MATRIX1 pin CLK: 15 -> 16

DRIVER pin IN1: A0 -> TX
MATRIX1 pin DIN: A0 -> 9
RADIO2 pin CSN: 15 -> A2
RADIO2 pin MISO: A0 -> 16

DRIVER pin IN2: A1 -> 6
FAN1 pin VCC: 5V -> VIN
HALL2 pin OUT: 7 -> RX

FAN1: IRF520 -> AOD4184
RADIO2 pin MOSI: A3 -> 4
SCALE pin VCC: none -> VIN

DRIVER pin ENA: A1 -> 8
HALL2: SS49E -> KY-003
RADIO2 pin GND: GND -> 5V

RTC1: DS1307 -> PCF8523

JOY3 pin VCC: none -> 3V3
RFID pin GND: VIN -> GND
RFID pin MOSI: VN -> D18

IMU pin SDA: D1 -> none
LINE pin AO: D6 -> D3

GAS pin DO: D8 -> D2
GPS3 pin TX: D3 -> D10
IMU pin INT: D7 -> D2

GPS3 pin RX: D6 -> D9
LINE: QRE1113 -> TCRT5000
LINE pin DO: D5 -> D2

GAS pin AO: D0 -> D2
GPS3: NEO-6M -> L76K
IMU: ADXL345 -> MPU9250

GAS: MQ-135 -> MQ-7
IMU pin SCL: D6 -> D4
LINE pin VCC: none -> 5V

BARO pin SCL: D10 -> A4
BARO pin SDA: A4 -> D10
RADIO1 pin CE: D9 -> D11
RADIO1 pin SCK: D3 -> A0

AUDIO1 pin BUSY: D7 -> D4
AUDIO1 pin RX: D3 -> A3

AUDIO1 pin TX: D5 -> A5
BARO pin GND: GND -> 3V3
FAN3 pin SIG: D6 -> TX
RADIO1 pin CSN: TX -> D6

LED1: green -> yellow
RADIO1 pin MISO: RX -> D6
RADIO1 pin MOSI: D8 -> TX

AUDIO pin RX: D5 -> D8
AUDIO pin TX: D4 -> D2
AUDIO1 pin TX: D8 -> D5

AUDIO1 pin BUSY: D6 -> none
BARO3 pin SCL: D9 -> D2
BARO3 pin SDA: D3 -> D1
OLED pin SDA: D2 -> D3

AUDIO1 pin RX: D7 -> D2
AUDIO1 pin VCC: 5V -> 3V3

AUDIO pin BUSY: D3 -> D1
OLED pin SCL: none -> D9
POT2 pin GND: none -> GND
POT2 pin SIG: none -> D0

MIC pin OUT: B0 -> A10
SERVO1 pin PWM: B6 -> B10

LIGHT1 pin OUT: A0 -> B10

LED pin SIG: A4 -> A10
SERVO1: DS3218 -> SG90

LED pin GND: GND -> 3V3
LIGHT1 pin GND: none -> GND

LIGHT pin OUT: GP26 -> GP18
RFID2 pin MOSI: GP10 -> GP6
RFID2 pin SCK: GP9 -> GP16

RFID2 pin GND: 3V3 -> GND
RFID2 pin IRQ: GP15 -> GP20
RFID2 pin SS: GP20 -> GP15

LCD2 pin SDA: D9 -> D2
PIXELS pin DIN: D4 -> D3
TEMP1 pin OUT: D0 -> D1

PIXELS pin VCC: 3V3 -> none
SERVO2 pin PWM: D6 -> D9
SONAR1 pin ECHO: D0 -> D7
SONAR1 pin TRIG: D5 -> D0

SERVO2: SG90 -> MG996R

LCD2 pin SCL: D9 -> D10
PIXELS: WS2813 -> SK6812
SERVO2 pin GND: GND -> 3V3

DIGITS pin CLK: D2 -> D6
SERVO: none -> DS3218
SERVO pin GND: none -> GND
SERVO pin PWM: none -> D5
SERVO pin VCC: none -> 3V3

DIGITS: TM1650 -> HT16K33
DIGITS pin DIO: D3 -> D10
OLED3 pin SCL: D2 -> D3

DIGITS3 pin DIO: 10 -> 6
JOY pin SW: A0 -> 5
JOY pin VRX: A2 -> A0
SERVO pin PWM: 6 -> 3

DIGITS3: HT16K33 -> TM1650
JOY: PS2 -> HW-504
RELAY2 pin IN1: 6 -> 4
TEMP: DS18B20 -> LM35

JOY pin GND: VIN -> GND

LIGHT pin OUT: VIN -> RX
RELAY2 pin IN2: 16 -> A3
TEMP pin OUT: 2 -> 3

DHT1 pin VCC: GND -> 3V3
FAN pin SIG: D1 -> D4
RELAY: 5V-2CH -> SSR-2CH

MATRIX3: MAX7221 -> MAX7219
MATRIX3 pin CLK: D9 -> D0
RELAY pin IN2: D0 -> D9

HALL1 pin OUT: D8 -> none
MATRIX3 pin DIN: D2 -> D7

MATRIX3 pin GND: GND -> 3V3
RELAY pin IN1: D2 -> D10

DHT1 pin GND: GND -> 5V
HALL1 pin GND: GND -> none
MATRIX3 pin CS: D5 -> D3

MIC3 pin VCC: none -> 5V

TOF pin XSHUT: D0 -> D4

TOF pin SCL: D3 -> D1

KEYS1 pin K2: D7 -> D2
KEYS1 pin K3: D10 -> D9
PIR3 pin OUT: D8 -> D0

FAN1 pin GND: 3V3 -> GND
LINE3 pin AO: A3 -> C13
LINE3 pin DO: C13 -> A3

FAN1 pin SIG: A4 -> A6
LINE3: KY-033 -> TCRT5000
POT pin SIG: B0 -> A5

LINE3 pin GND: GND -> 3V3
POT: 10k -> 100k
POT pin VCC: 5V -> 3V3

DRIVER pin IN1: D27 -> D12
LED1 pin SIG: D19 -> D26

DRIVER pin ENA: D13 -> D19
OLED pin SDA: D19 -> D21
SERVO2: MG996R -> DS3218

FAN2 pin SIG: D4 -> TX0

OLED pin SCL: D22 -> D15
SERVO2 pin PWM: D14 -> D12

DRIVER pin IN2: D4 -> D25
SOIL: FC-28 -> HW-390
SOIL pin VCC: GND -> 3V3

● Exercise directions
Only the lines above from the line containing "OLED3 pin SCL: D2 -> D3" through the line containing "LIGHT pin OUT: VIN -> RX" should be retyped, exactly and with both ends included.

● Expected output
OLED3 pin SCL: D2 -> D3

DIGITS3 pin DIO: 10 -> 6
JOY pin SW: A0 -> 5
JOY pin VRX: A2 -> A0
SERVO pin PWM: 6 -> 3

DIGITS3: HT16K33 -> TM1650
JOY: PS2 -> HW-504
RELAY2 pin IN1: 6 -> 4
TEMP: DS18B20 -> LM35

JOY pin GND: VIN -> GND

LIGHT pin OUT: VIN -> RX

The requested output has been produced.